*INPUT FOR THIS TASK*.
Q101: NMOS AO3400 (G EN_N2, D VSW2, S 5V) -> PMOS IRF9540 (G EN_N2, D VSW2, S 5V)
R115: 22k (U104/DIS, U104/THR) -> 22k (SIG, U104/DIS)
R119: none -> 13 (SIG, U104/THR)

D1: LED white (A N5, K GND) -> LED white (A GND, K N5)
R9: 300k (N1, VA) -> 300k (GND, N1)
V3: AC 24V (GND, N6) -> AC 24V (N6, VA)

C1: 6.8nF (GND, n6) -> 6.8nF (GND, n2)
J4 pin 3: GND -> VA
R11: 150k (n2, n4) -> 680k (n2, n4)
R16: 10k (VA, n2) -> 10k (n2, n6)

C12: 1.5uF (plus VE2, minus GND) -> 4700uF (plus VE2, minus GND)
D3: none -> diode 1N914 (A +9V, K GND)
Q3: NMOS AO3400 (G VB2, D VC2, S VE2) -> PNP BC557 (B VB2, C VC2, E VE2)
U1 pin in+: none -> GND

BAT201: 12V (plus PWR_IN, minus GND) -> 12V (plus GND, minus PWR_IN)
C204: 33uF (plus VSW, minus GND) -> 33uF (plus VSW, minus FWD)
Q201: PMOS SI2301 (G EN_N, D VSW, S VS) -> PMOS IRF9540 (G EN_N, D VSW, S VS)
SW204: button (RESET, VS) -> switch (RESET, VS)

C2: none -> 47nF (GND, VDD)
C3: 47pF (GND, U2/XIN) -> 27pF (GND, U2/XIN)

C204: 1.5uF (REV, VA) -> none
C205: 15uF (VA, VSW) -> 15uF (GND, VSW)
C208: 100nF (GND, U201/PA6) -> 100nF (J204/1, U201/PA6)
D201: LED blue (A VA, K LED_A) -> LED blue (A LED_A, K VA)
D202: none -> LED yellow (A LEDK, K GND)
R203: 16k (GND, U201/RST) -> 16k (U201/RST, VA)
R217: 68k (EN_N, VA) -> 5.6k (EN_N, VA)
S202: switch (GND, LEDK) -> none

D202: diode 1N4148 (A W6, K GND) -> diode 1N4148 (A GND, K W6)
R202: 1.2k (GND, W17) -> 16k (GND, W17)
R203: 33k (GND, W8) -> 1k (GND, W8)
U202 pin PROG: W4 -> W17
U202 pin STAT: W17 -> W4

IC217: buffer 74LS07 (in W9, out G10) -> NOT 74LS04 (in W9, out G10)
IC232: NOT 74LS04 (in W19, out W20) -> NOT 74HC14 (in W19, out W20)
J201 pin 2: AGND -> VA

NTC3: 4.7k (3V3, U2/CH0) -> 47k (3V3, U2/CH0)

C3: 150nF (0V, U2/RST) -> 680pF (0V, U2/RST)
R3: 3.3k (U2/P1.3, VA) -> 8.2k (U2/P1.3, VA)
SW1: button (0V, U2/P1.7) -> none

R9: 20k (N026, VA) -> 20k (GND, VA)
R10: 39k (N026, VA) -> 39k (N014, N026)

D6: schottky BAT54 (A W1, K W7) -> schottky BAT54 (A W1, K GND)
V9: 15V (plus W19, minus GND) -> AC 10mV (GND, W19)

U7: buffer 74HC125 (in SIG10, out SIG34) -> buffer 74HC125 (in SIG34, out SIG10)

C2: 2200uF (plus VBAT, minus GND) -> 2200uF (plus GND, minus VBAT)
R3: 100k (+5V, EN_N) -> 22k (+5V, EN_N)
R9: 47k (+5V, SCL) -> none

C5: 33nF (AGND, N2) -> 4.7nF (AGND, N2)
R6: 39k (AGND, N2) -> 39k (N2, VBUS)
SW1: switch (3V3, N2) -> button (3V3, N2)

*DESCRIPTION OF THE TASK*. What you give back must be the stretch above, starting at the line with "D202: none -> LED yellow (A LEDK, K GND)" and ending at the line with "SW1: button (0V, U2/P1.7) -> none", copied exactly.

*TASK SOLUTION*.
D202: none -> LED yellow (A LEDK, K GND)
R203: 16k (GND, U201/RST) -> 16k (U201/RST, VA)
R217: 68k (EN_N, VA) -> 5.6k (EN_N, VA)
S202: switch (GND, LEDK) -> none

D202: diode 1N4148 (A W6, K GND) -> diode 1N4148 (A GND, K W6)
R202: 1.2k (GND, W17) -> 16k (GND, W17)
R203: 33k (GND, W8) -> 1k (GND, W8)
U202 pin PROG: W4 -> W17
U202 pin STAT: W17 -> W4

IC217: buffer 74LS07 (in W9, out G10) -> NOT 74LS04 (in W9, out G10)
IC232: NOT 74LS04 (in W19, out W20) -> NOT 74HC14 (in W19, out W20)
J201 pin 2: AGND -> VA

NTC3: 4.7k (3V3, U2/CH0) -> 47k (3V3, U2/CH0)

C3: 150nF (0V, U2/RST) -> 680pF (0V, U2/RST)
R3: 3.3k (U2/P1.3, VA) -> 8.2k (U2/P1.3, VA)
SW1: button (0V, U2/P1.7) -> none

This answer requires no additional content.